The problem:
Write out all of the entries that follow, word for word, but skip the pictures.

Itemized modification records:
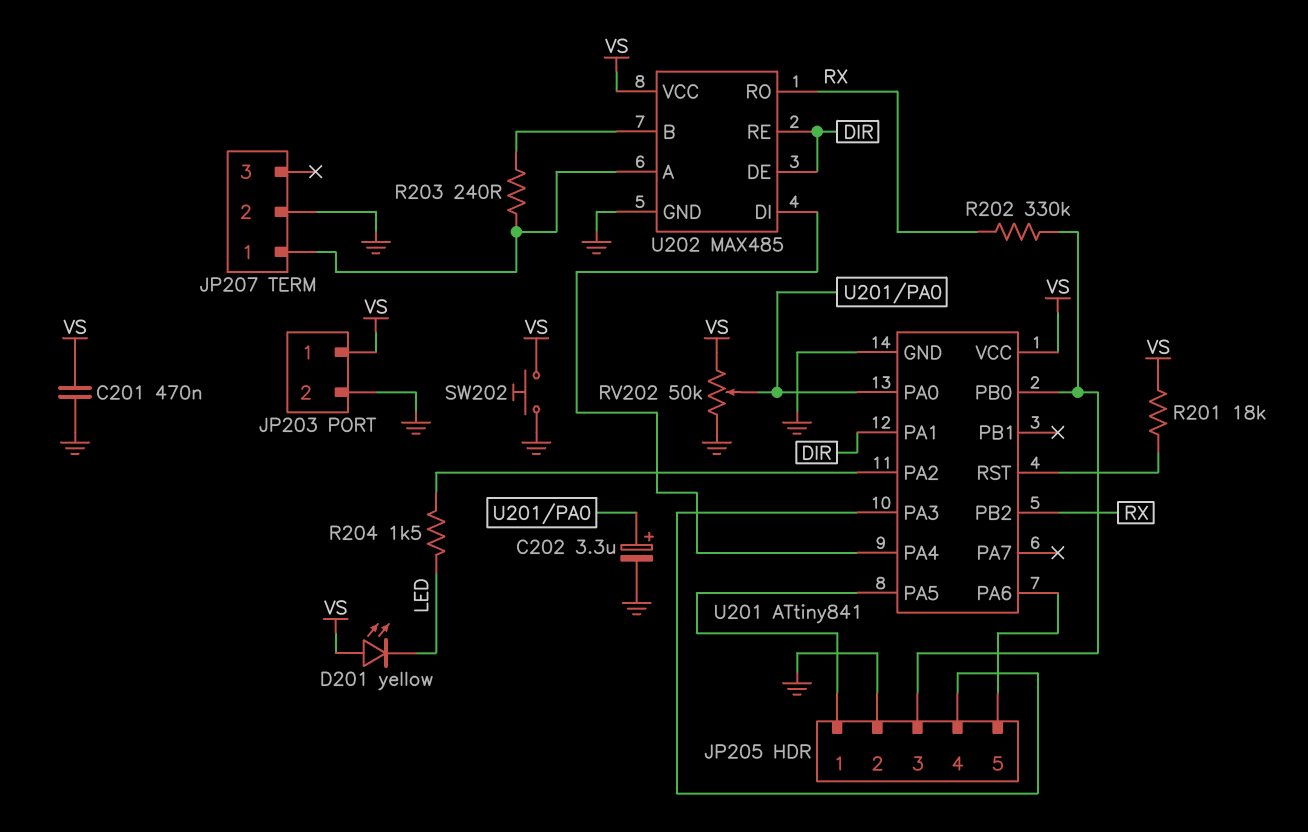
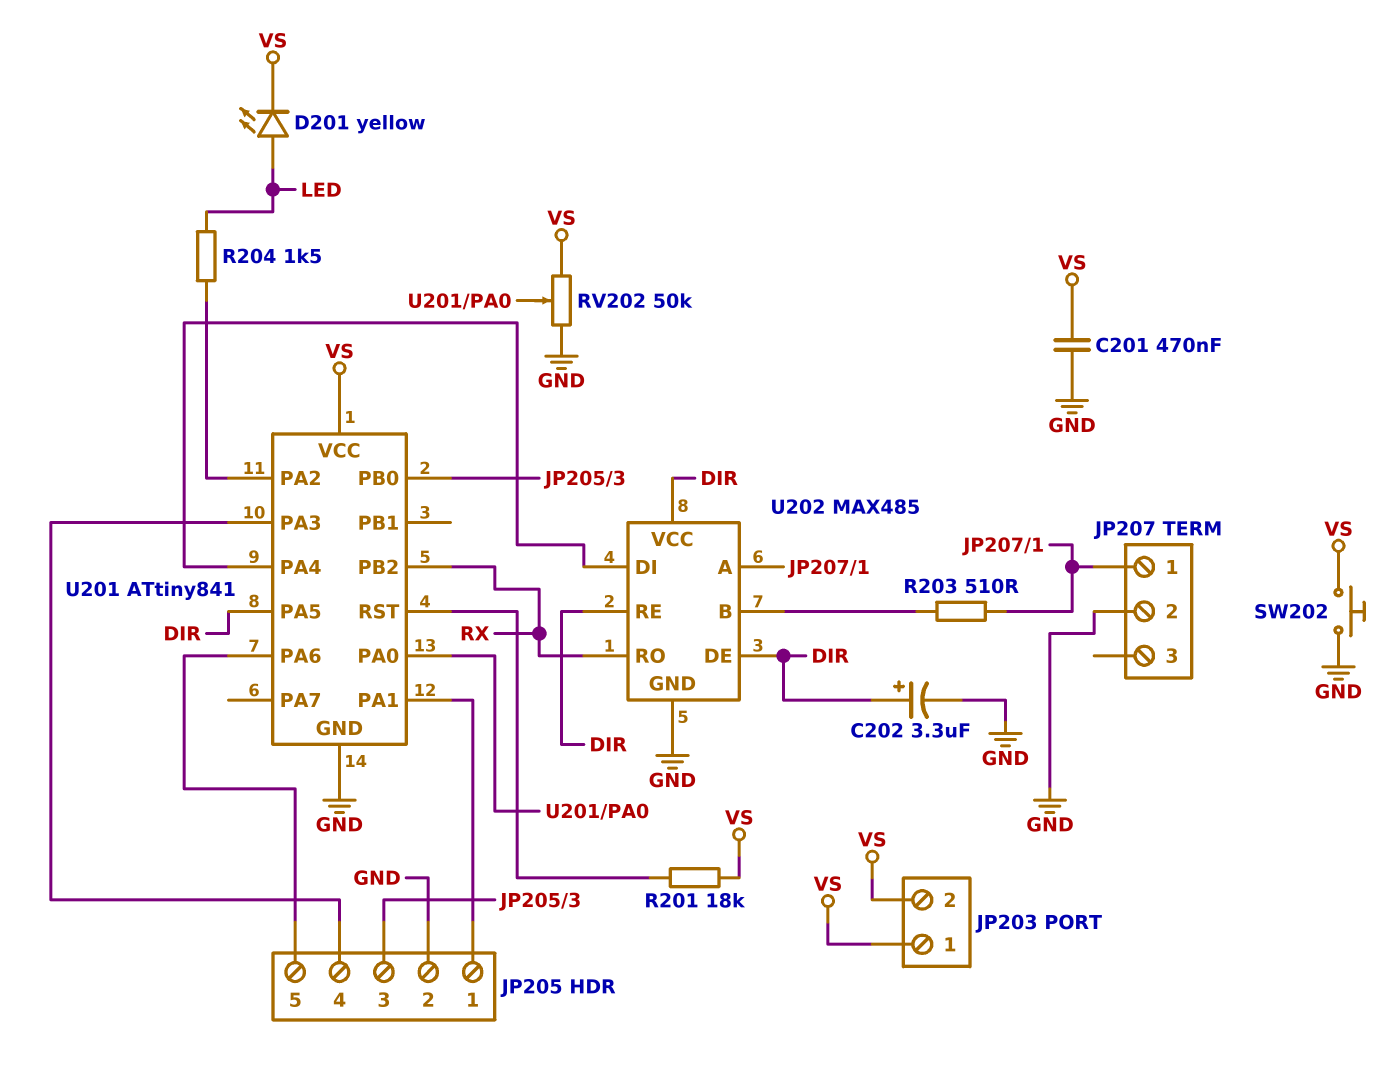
C202: 3.3uF (plus U201/PA0, minus GND) -> 3.3uF (plus DIR, minus GND)
D201: LED yellow (A VS, K LED) -> LED yellow (A LED, K VS)
JP203 pin 2: GND -> VS
R202: 330k (JP205/3, RX) -> none
R203: 240 (JP207/1, U202/B) -> 510 (JP207/1, U202/B)
U201 pin PA1: DIR -> JP205/1
U201 pin PA5: JP205/1 -> DIR
U202 pin VCC: VS -> DIR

Answer for the task:
C202: 3.3uF (plus U201/PA0, minus GND) -> 3.3uF (plus DIR, minus GND)
D201: LED yellow (A VS, K LED) -> LED yellow (A LED, K VS)
JP203 pin 2: GND -> VS
R202: 330k (JP205/3, RX) -> none
R203: 240 (JP207/1, U202/B) -> 510 (JP207/1, U202/B)
U201 pin PA1: DIR -> JP205/1
U201 pin PA5: JP205/1 -> DIR
U202 pin VCC: VS -> DIR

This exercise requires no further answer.